### What you should do
Print out the data precisely as it appears here, with no pictures.

### Data for processing
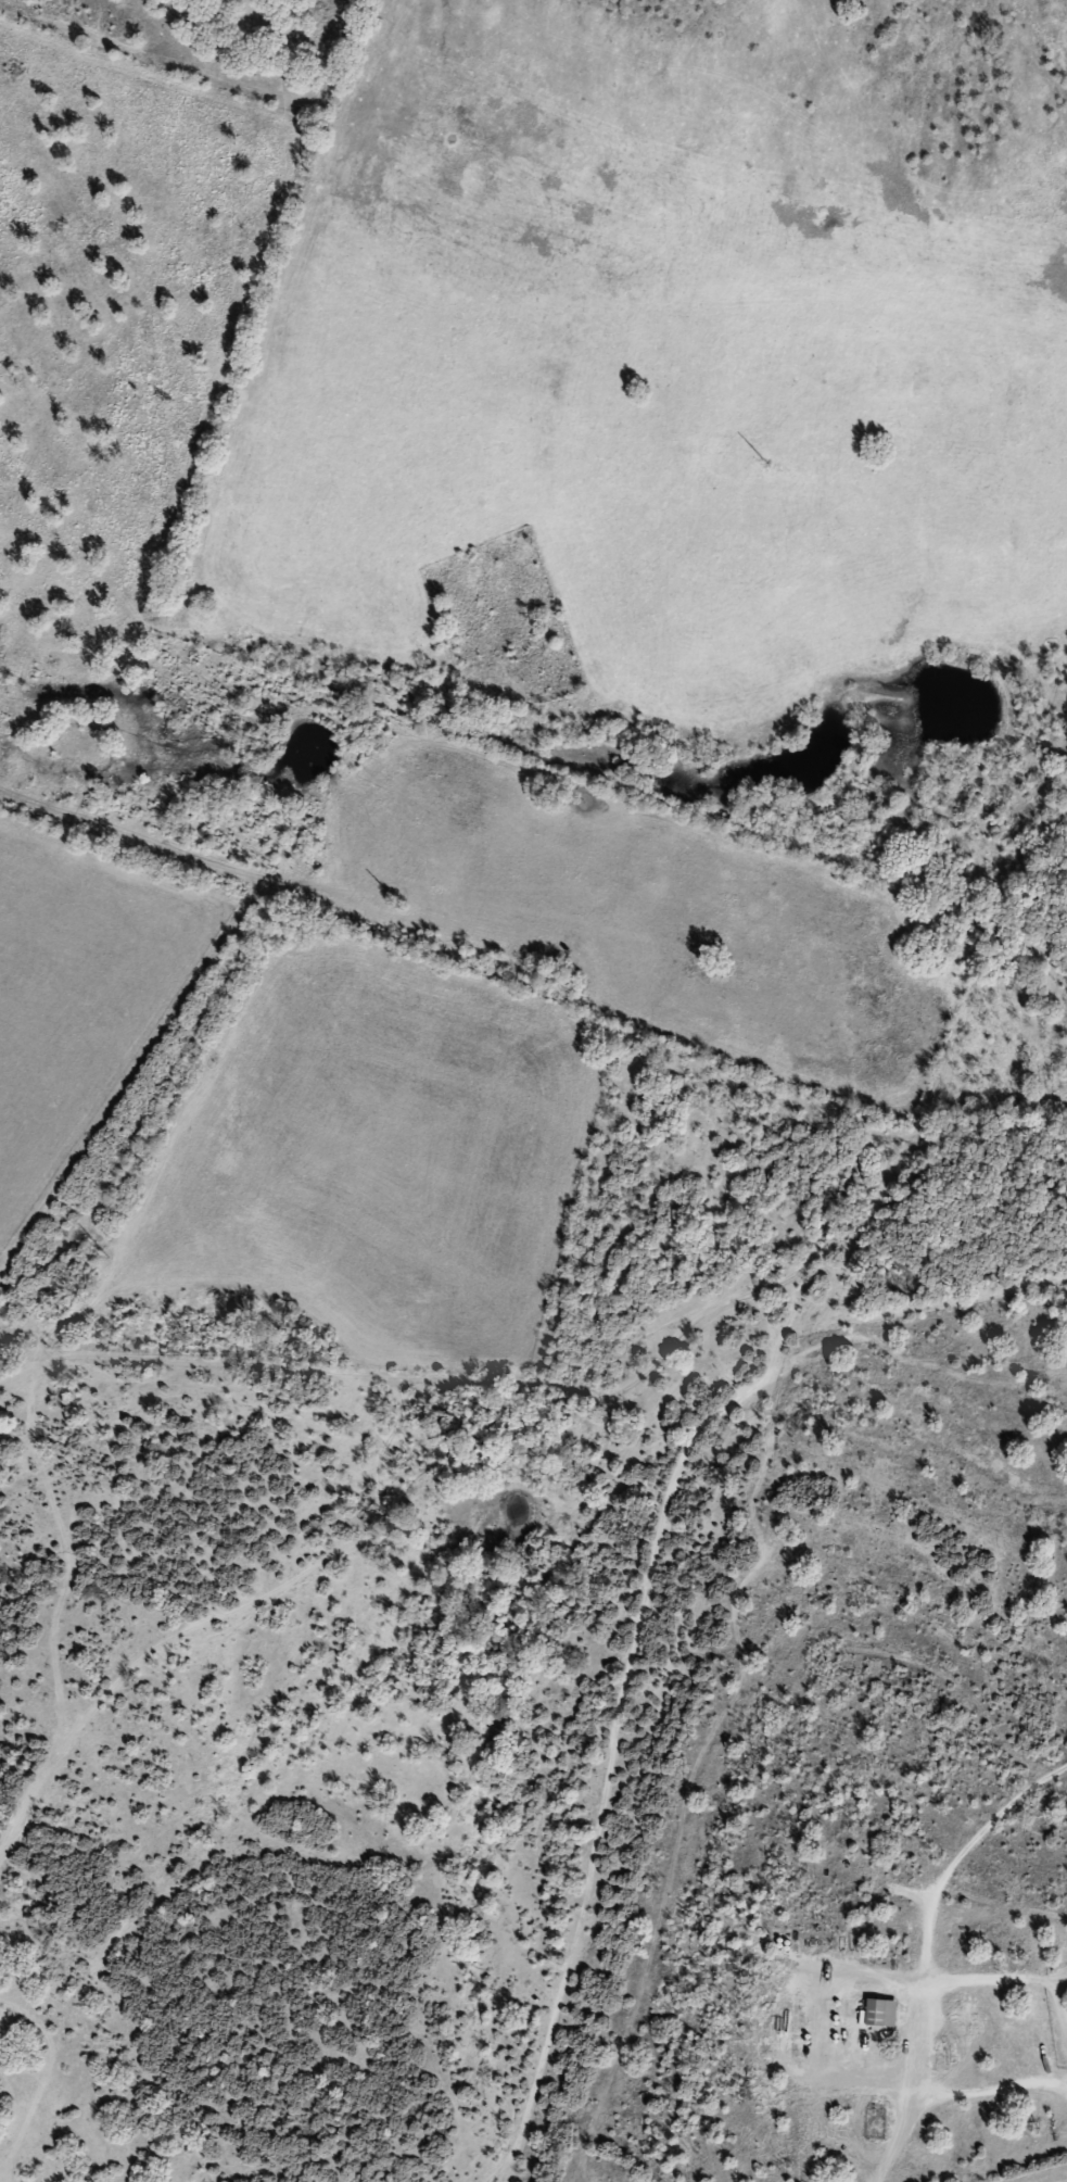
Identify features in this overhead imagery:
power tower: (766, 460)
park: (505, 627)
power tower: (397, 903)
power tower: (100, 1254)
road: (844, 1370)
building: (884, 2012)

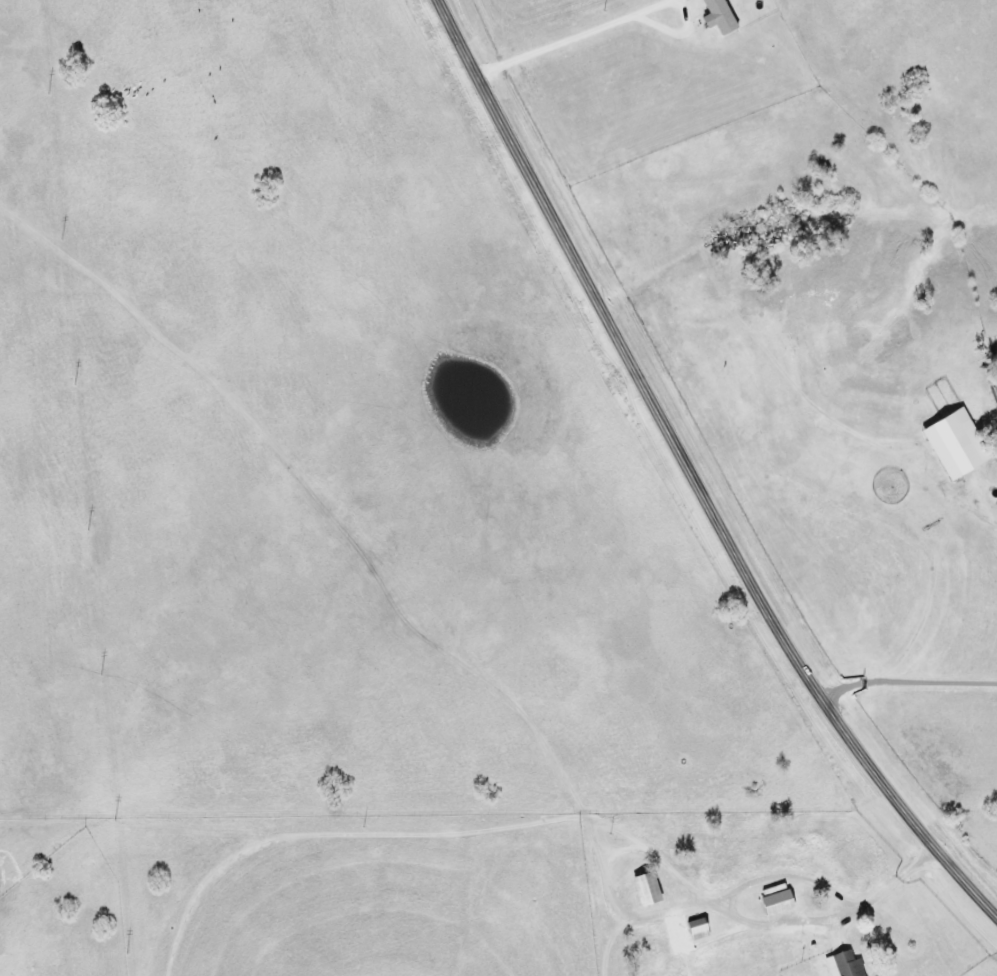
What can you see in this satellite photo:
building: (720, 16)
building: (955, 445)
building: (993, 448)
road: (692, 474)
road: (921, 731)
building: (646, 889)
building: (777, 903)
building: (697, 929)
building: (843, 965)

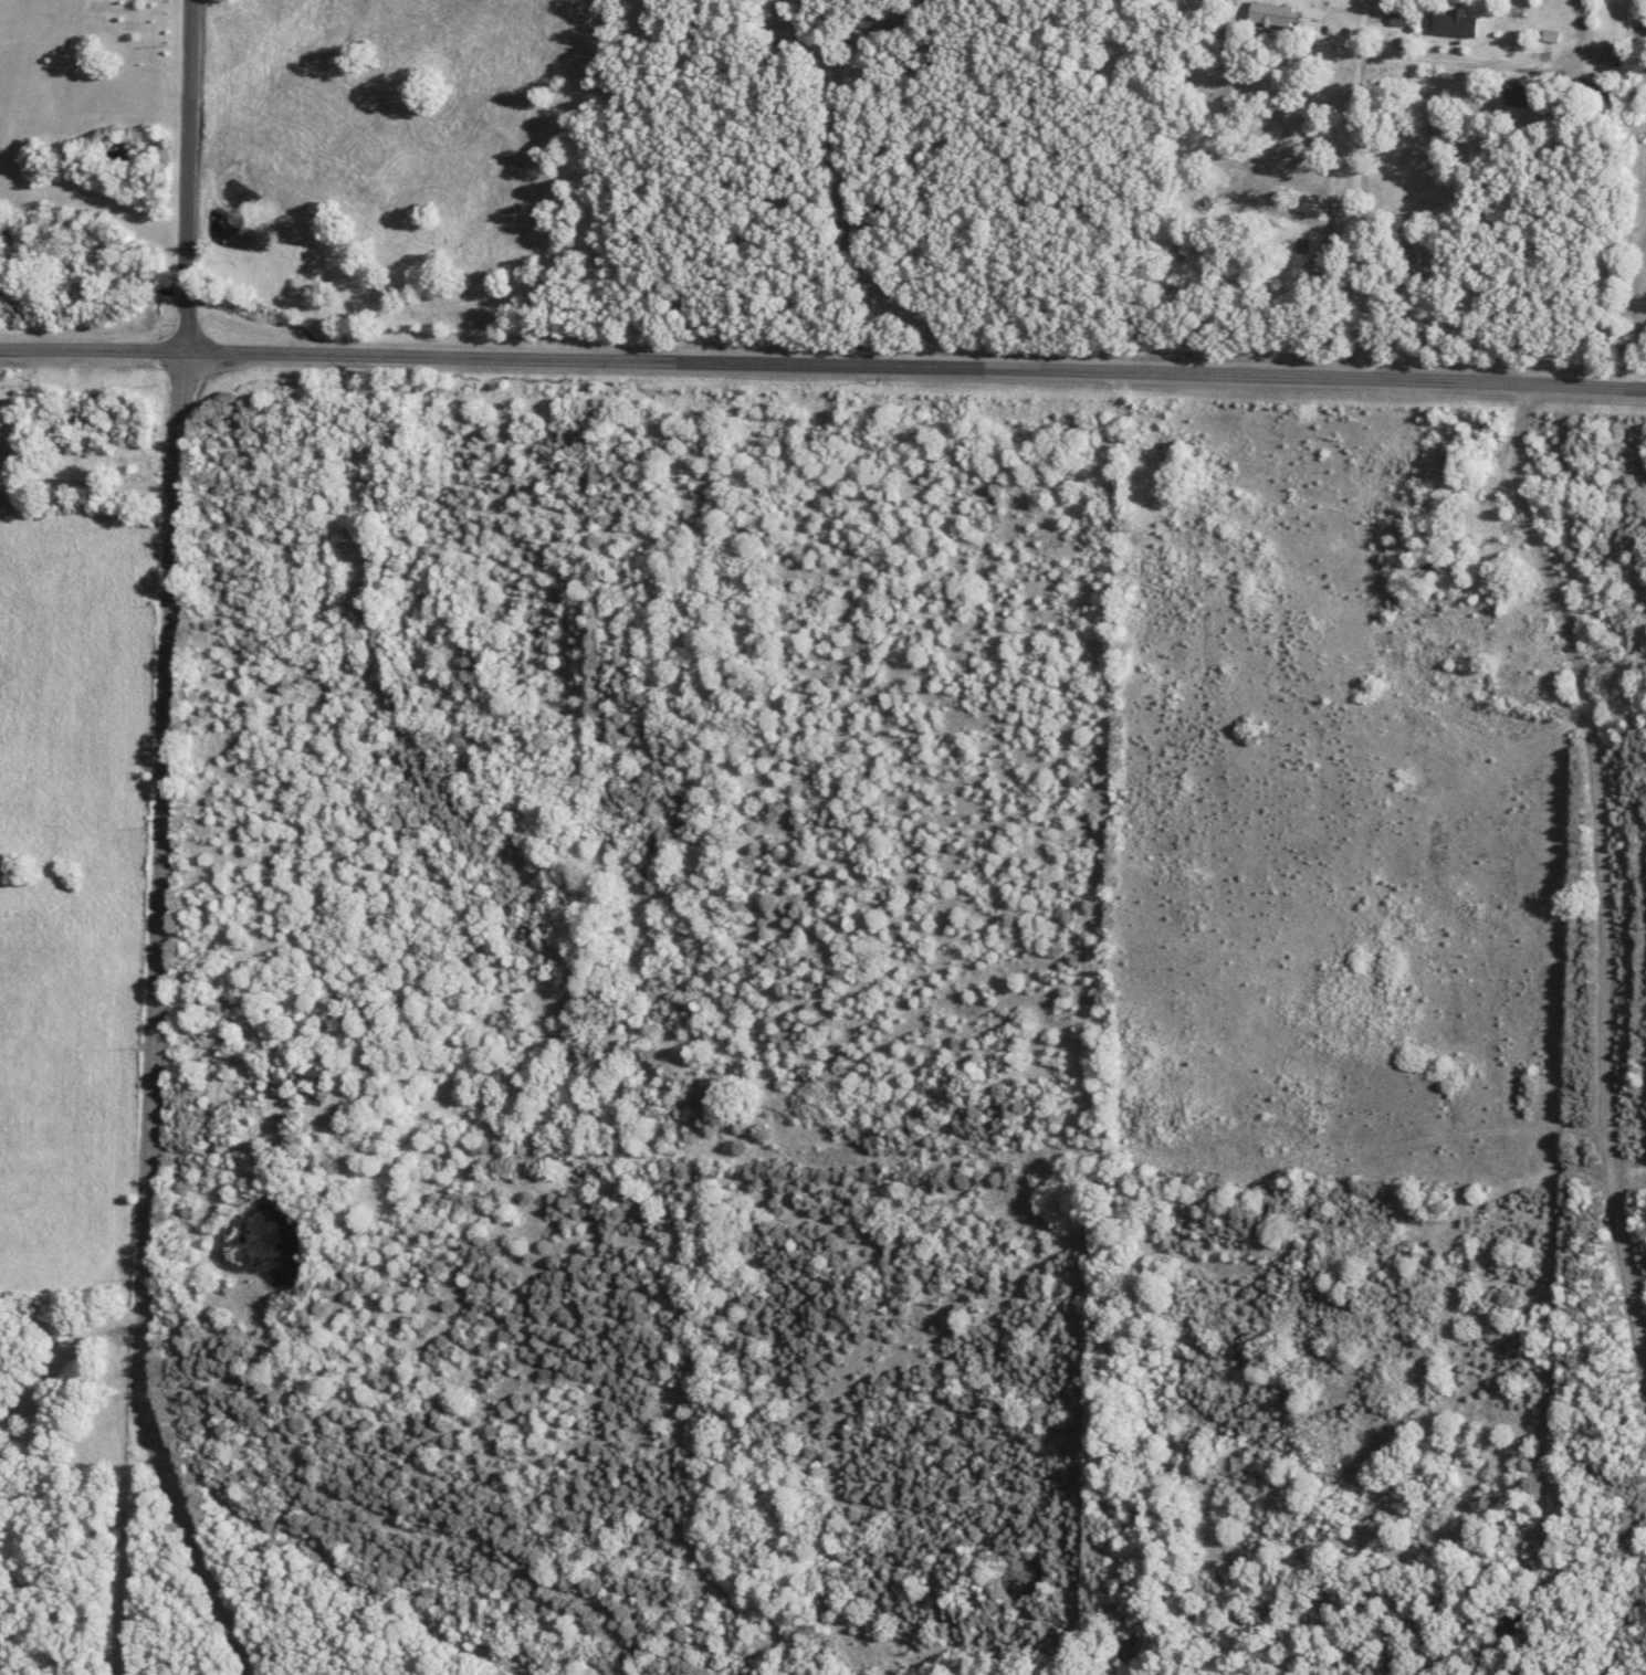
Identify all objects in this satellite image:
building: (1278, 14)
building: (1401, 19)
building: (889, 23)
building: (1458, 24)
road: (1439, 61)
building: (1526, 96)
road: (1358, 189)
road: (855, 206)
road: (1627, 353)
road: (823, 368)
road: (163, 847)
road: (62, 1355)

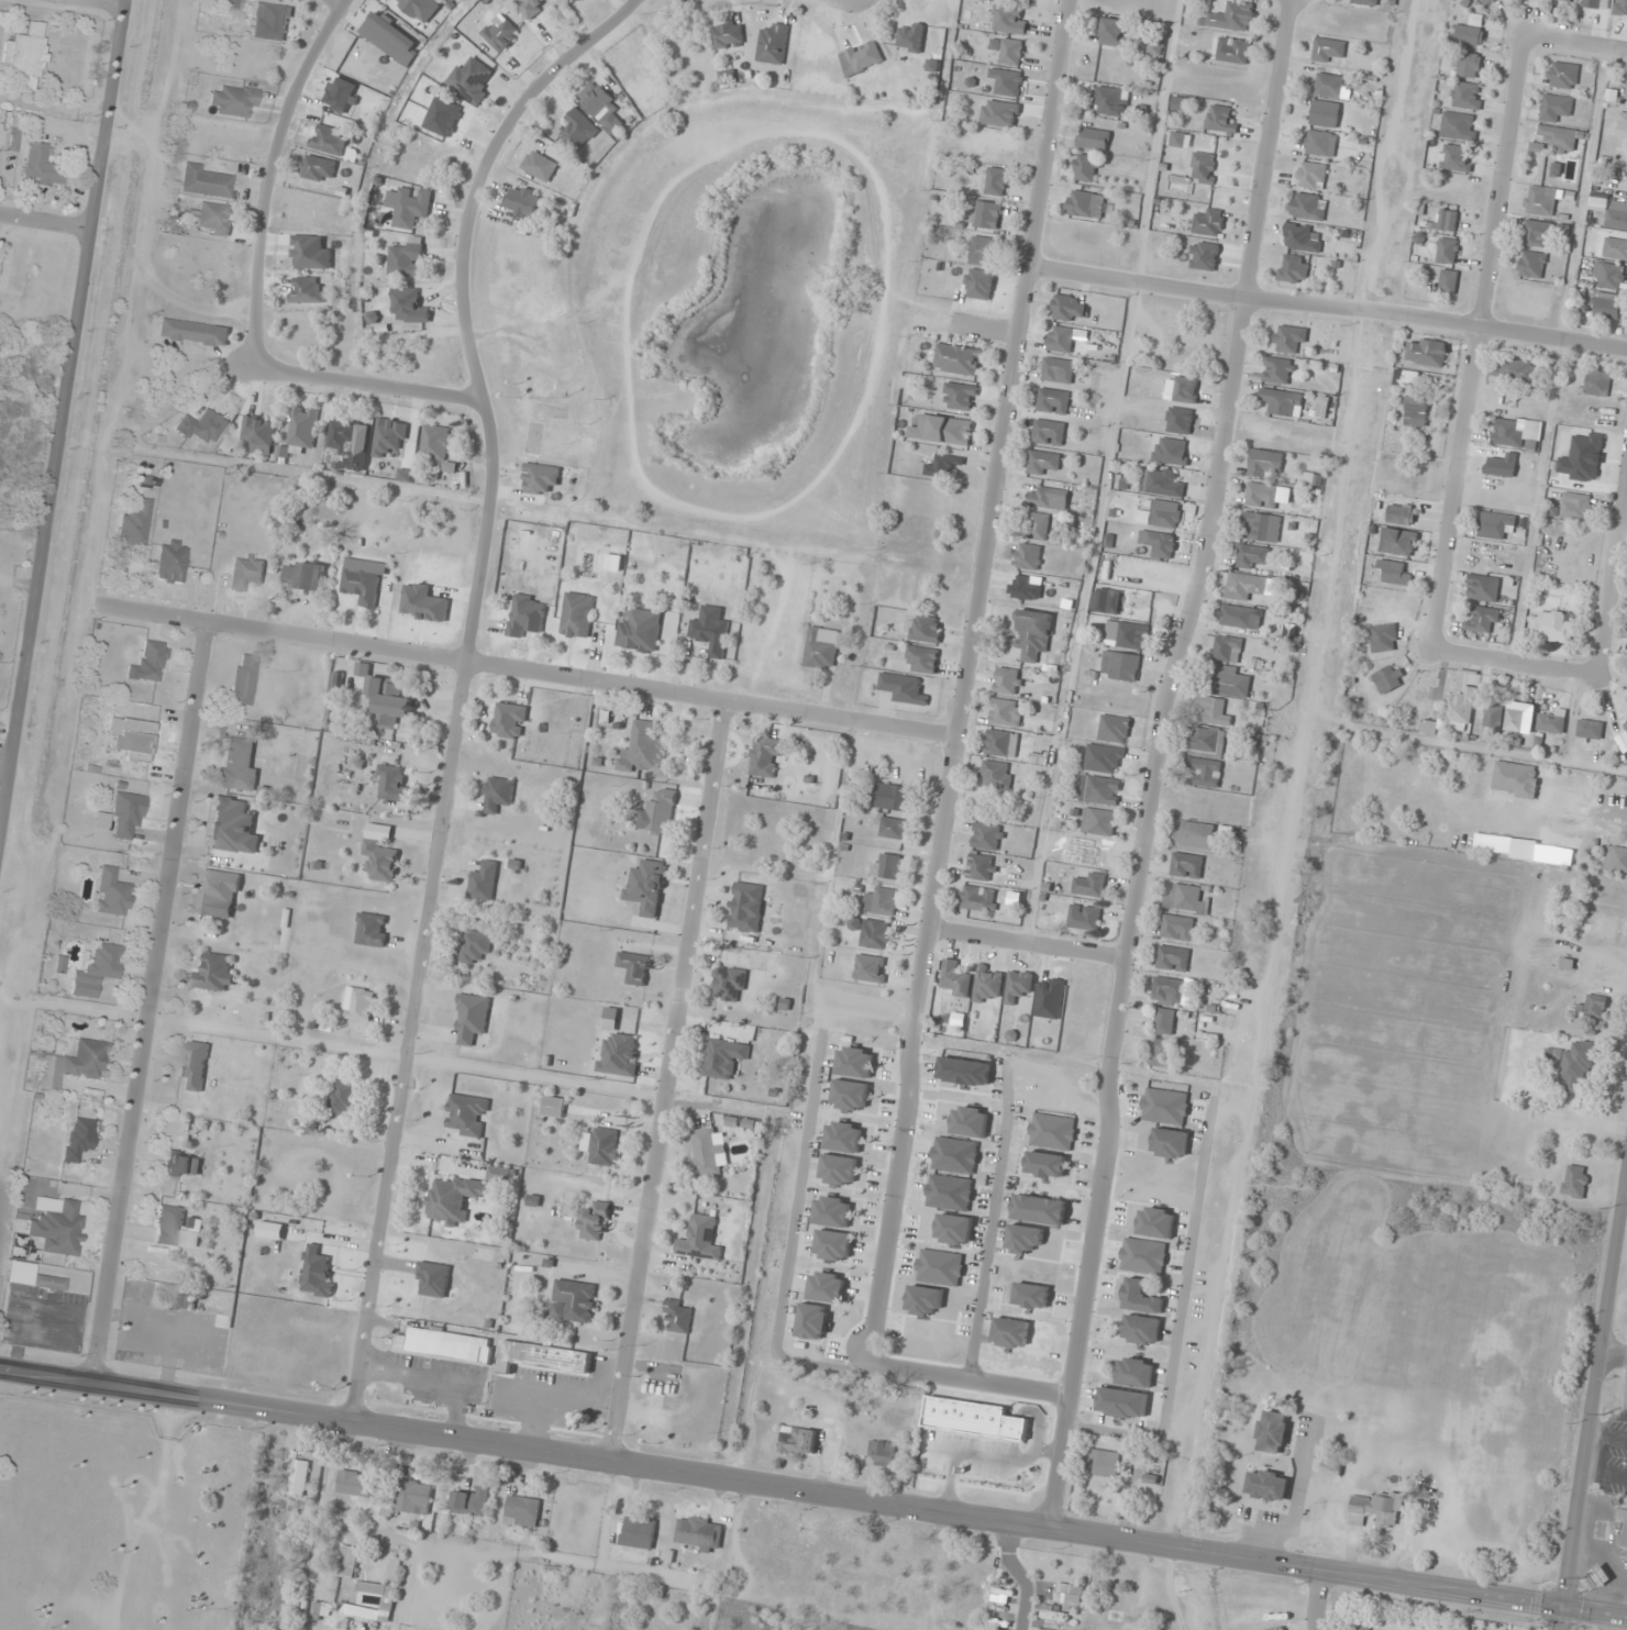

### Task answer
Identify features in this overhead imagery:
power tower: (766, 460)
park: (505, 627)
power tower: (397, 903)
power tower: (100, 1254)
road: (844, 1370)
building: (884, 2012)

What can you see in this satellite photo:
building: (720, 16)
building: (955, 445)
building: (993, 448)
road: (692, 474)
road: (921, 731)
building: (646, 889)
building: (777, 903)
building: (697, 929)
building: (843, 965)

Identify all objects in this satellite image:
building: (1278, 14)
building: (1401, 19)
building: (889, 23)
building: (1458, 24)
road: (1439, 61)
building: (1526, 96)
road: (1358, 189)
road: (855, 206)
road: (1627, 353)
road: (823, 368)
road: (163, 847)
road: (62, 1355)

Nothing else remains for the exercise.